* ASSIGNED TASK:
The entries below are to be repeated exactly, with the pictures left out.

Before-and-after object listings
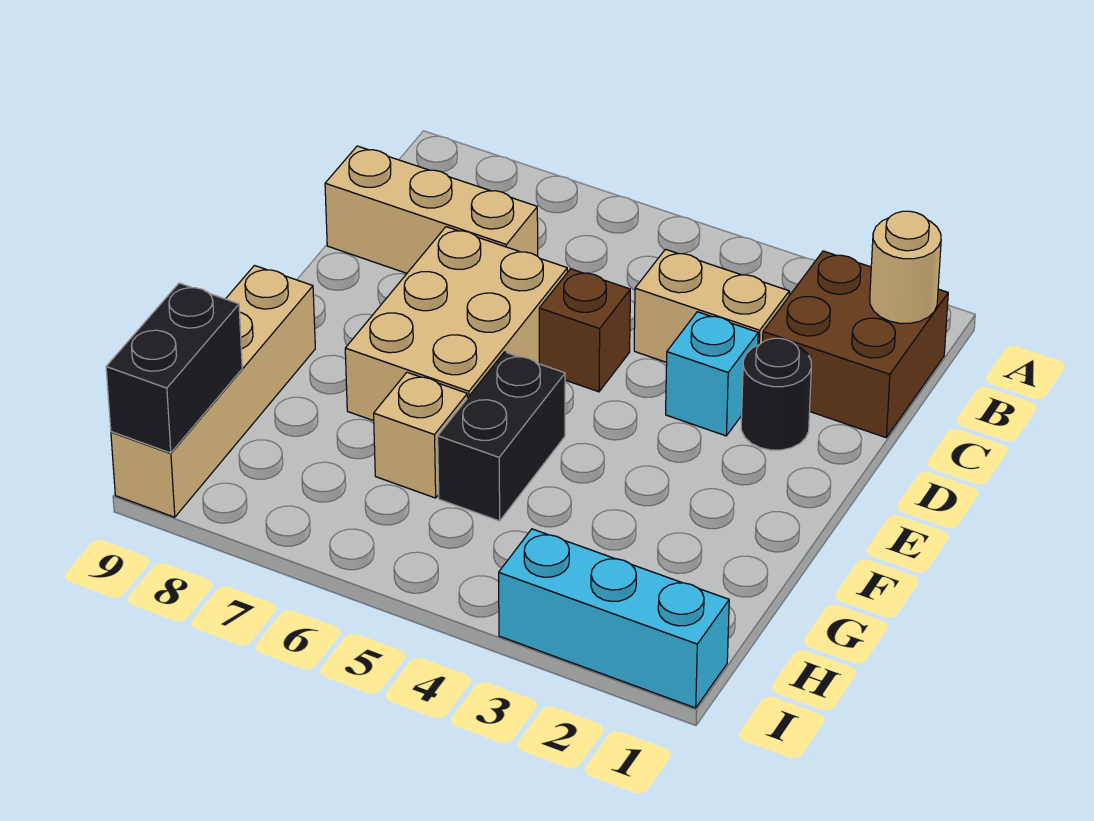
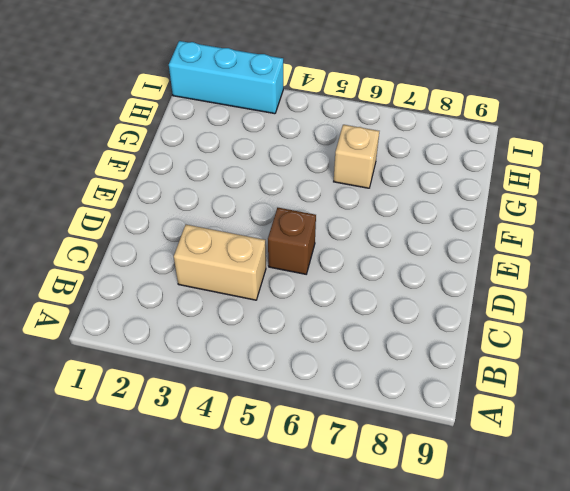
none -> brown 2x2 brick [763,251,948,438]
none -> tan 1x3 brick [325,146,538,273]
none -> black 1x1 round brick [741,338,811,450]

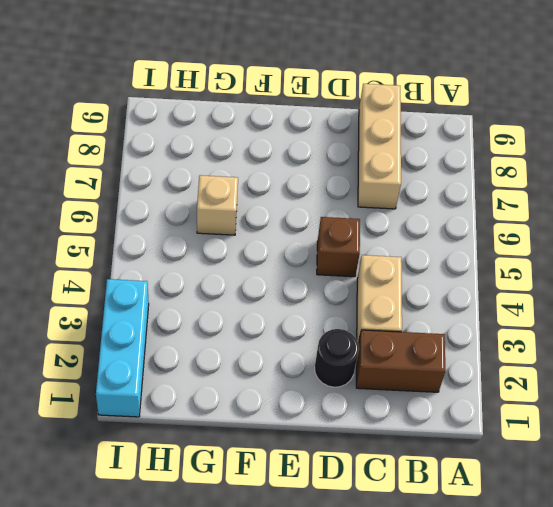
brown 1x2 brick [356,330,445,392] -> brown 2x2 brick [763,251,948,438]
none -> cyan 1x1 brick [666,312,758,436]
none -> tan 2x3 brick [345,227,567,421]
none -> black 1x2 brick [438,352,565,521]

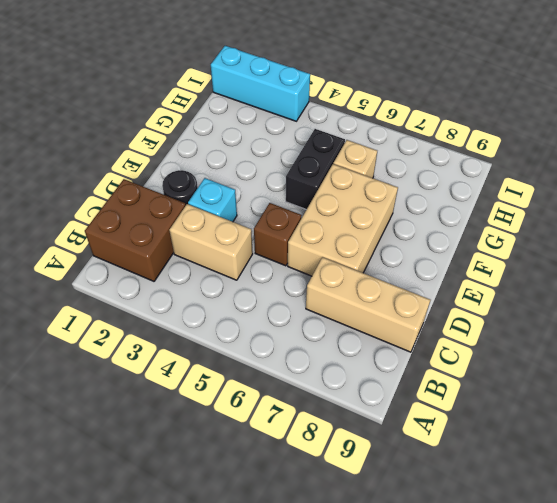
none -> tan 1x4 brick [111,266,315,517]
none -> tan 1x1 round brick [870,211,941,323]
none -> black 1x2 brick [106,283,242,453]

* ANSWER TO THIS EXERCISE:
none -> brown 2x2 brick [763,251,948,438]
none -> tan 1x3 brick [325,146,538,273]
none -> black 1x1 round brick [741,338,811,450]

brown 1x2 brick [356,330,445,392] -> brown 2x2 brick [763,251,948,438]
none -> cyan 1x1 brick [666,312,758,436]
none -> tan 2x3 brick [345,227,567,421]
none -> black 1x2 brick [438,352,565,521]

none -> tan 1x4 brick [111,266,315,517]
none -> tan 1x1 round brick [870,211,941,323]
none -> black 1x2 brick [106,283,242,453]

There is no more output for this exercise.